**Scene change data**.
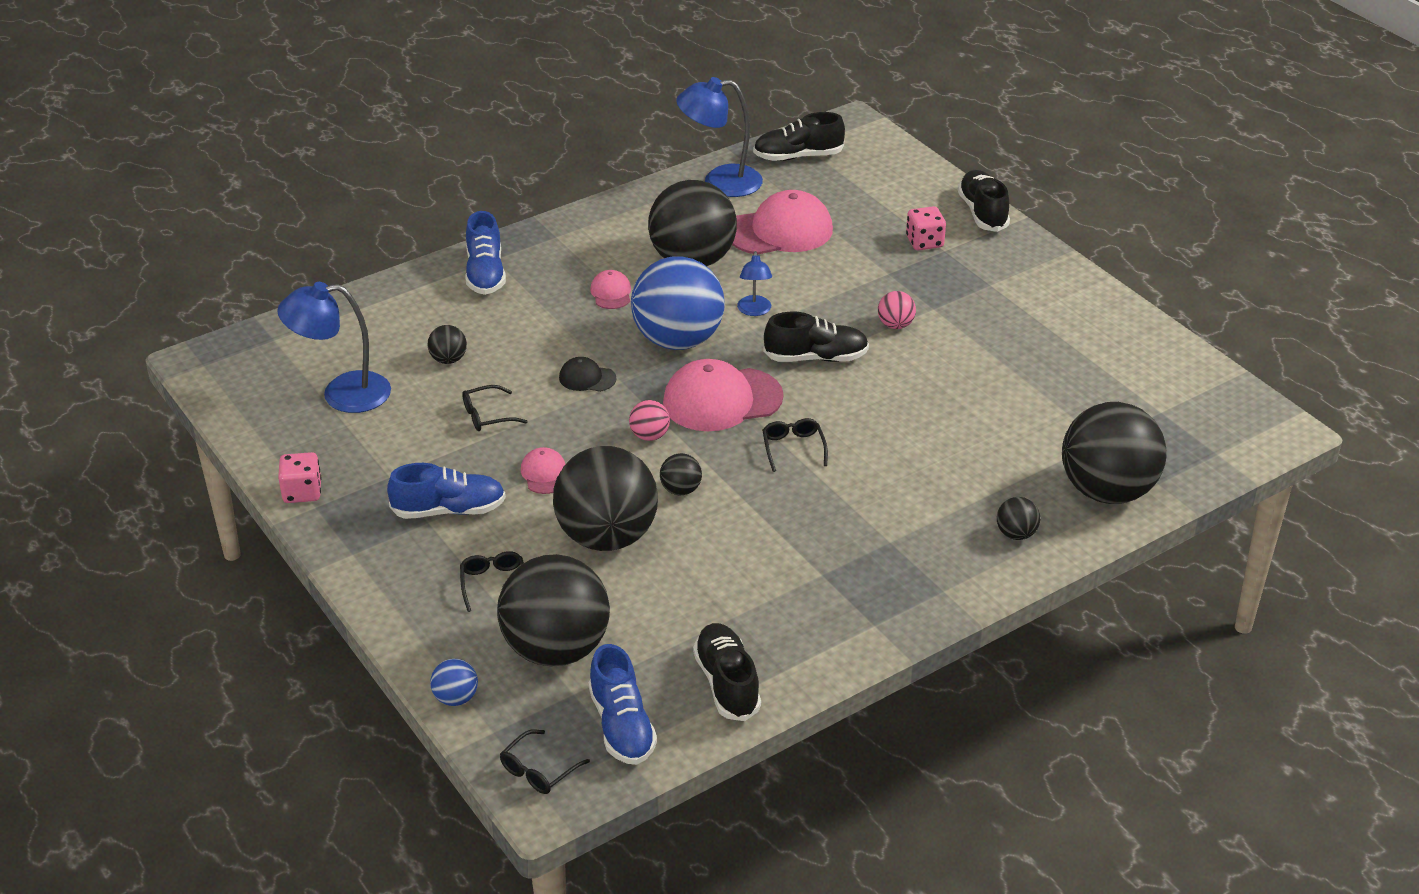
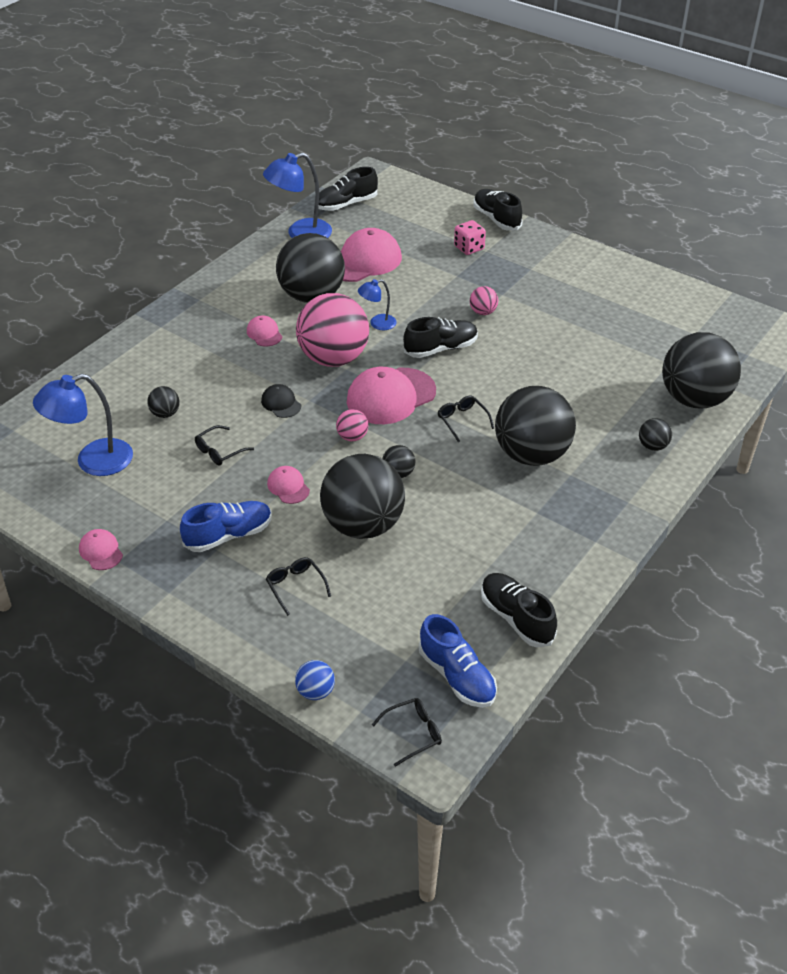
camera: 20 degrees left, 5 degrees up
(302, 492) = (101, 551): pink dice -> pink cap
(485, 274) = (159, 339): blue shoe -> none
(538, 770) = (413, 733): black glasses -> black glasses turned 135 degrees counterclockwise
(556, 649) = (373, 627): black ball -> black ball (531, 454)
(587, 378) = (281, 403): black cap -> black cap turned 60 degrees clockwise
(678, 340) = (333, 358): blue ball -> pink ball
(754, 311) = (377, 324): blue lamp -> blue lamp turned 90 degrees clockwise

* * *

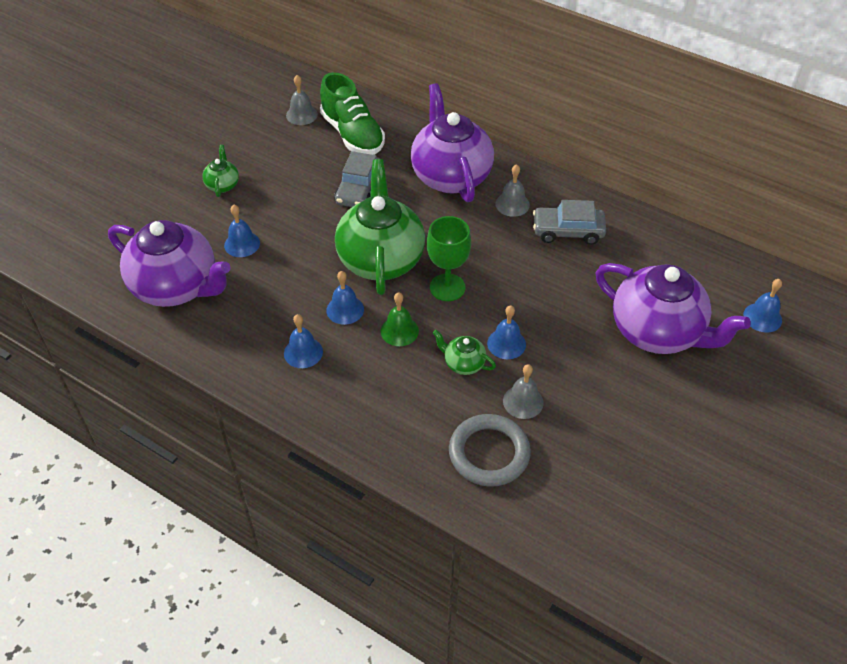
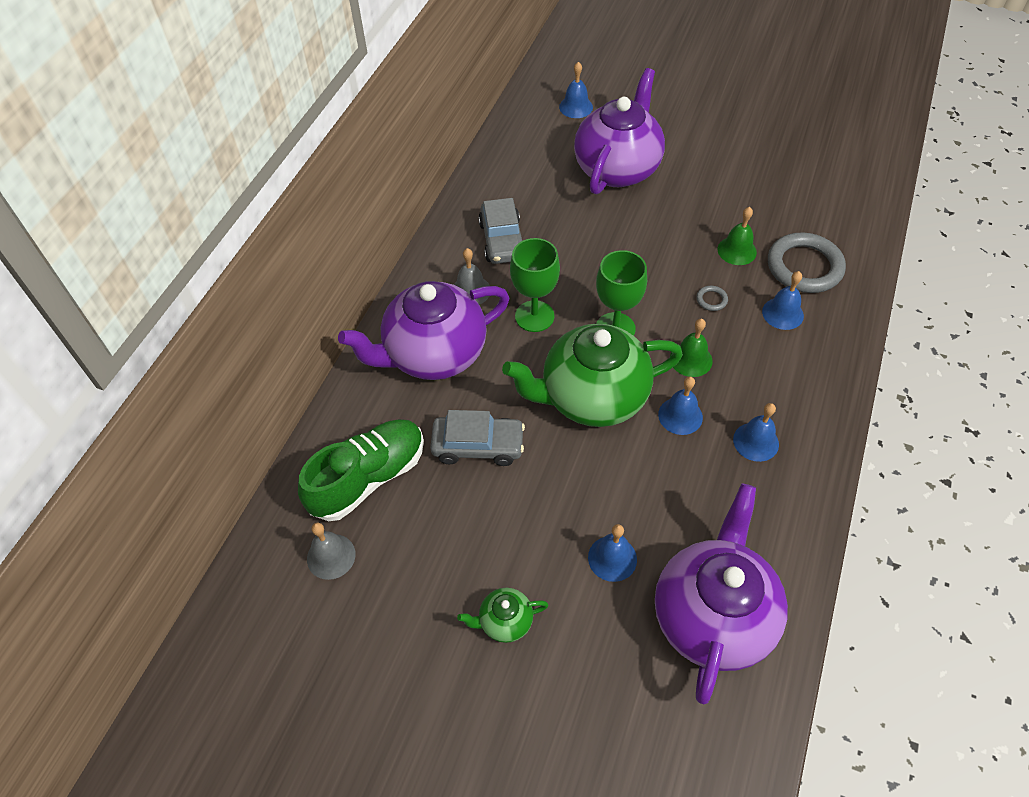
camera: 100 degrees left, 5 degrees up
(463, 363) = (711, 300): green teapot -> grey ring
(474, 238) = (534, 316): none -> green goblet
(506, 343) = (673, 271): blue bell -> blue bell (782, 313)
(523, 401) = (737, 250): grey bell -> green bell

---

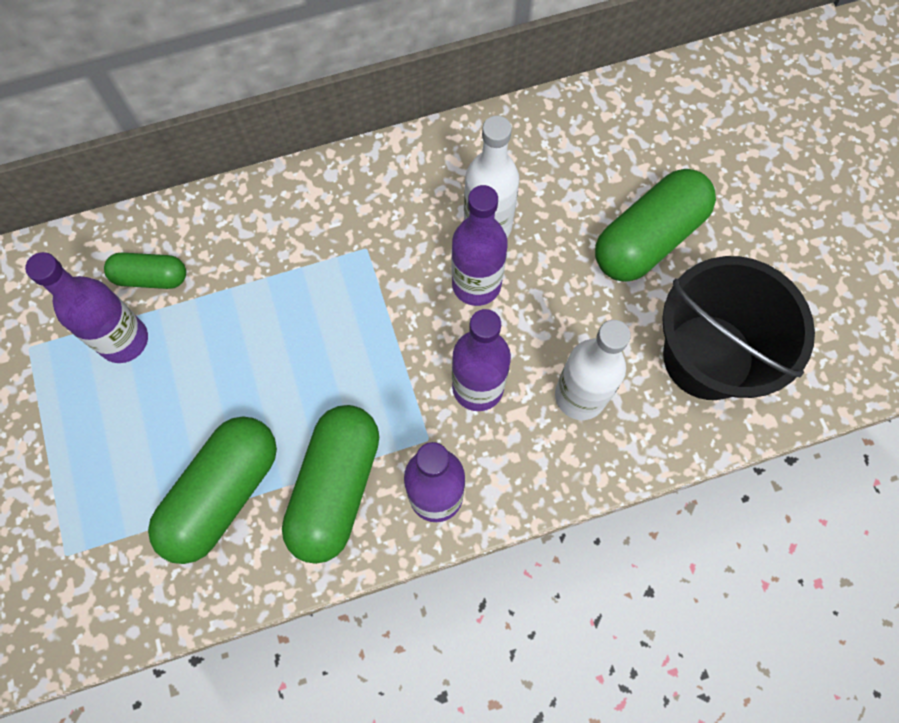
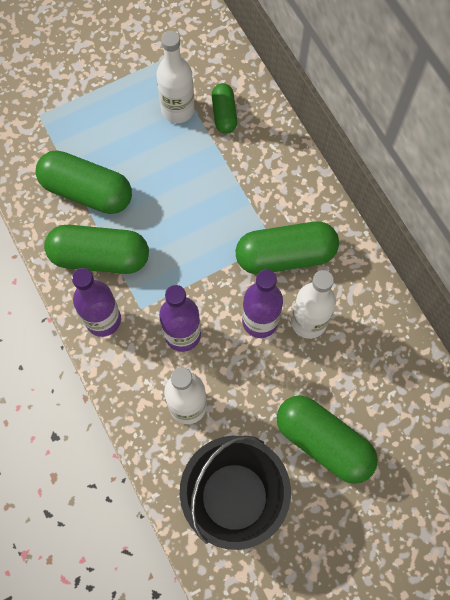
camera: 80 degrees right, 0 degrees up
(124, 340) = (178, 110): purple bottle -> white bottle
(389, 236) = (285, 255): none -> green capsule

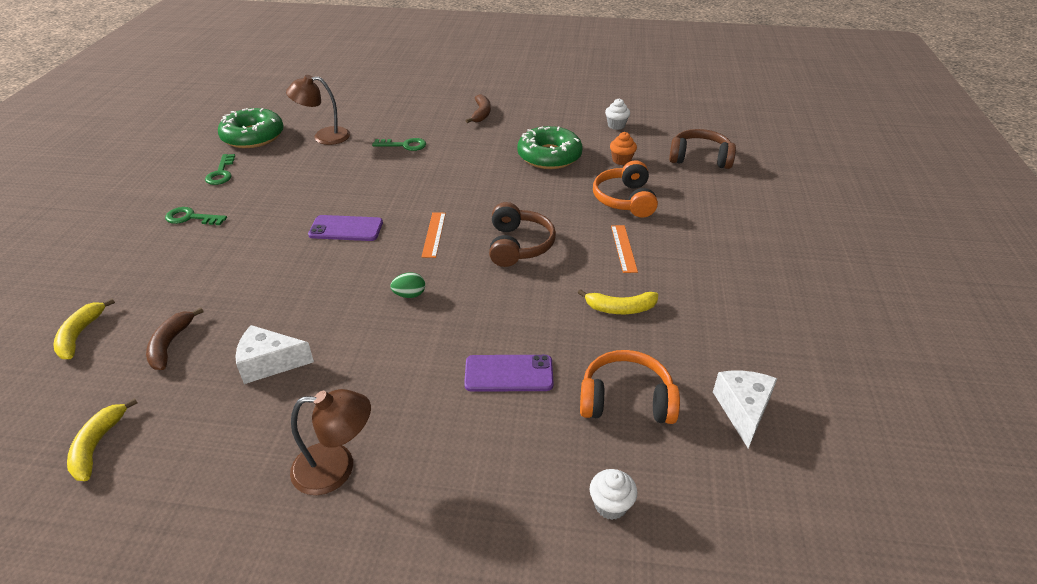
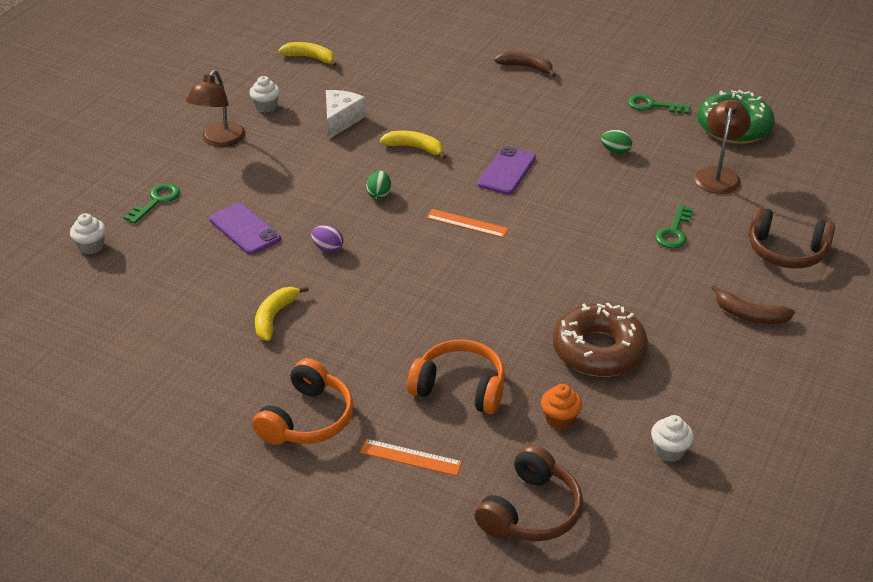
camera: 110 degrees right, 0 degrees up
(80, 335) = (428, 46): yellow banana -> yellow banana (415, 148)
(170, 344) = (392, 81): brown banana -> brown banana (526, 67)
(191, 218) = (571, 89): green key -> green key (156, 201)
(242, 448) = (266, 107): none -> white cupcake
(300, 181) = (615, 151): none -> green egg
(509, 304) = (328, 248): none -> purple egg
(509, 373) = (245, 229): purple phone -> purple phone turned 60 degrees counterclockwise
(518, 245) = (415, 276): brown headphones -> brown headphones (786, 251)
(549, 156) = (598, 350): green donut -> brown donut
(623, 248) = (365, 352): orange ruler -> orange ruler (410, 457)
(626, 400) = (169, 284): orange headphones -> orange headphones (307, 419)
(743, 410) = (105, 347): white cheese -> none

**DIRECTIONS**.
All that is wanted is the number of lines in the records that include the string "bell".

**SOLUTION TO THIS TASK**.
2